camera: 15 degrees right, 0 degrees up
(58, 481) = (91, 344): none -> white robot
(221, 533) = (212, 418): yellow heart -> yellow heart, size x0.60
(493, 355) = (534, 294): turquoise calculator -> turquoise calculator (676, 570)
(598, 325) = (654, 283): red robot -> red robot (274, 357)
* * *
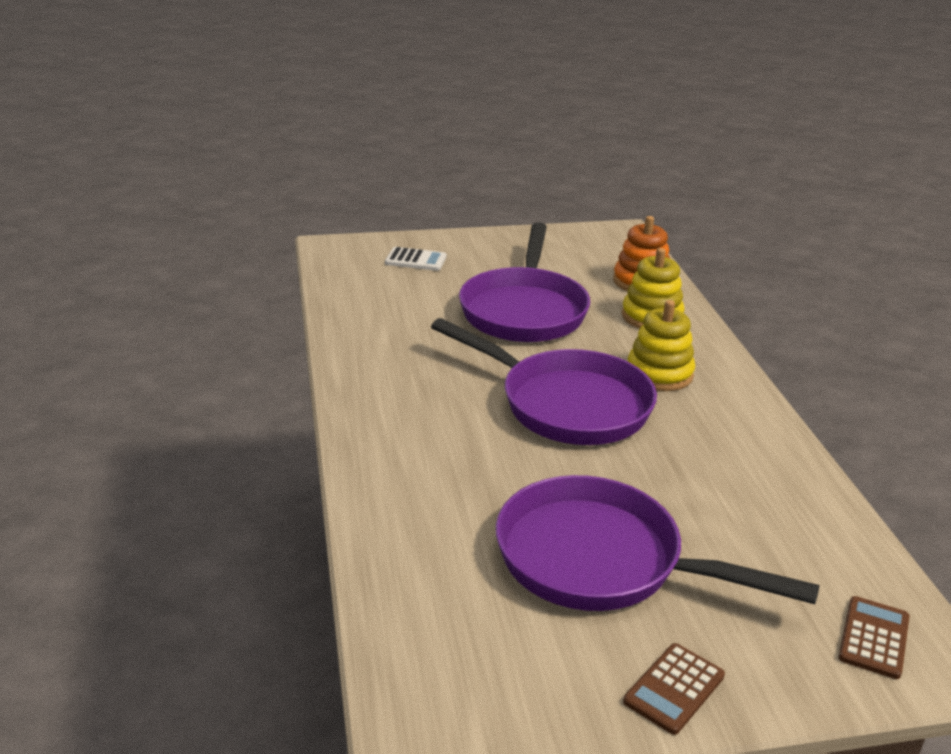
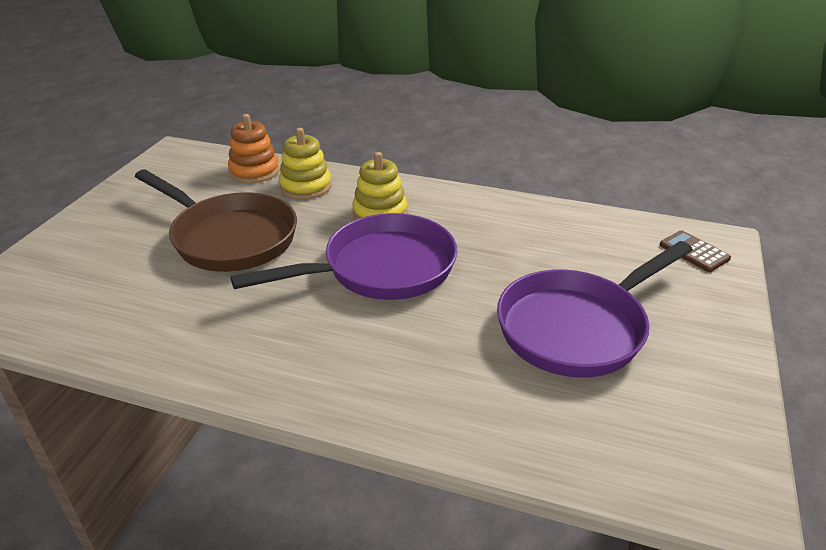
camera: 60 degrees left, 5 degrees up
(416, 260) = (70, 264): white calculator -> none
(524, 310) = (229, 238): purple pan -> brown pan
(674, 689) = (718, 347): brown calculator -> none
* * *
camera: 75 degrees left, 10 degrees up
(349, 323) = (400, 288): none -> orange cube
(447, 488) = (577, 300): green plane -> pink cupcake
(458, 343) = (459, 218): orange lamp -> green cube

**Task to carry out:** In the entries above, find the line with "(493, 355) = (534, 294): turquoise" and the line with "(598, 325) = (654, 283): red", then restate word for word both of them and every line between, with nothing more.

**Reply:**
(493, 355) = (534, 294): turquoise calculator -> turquoise calculator (676, 570)
(598, 325) = (654, 283): red robot -> red robot (274, 357)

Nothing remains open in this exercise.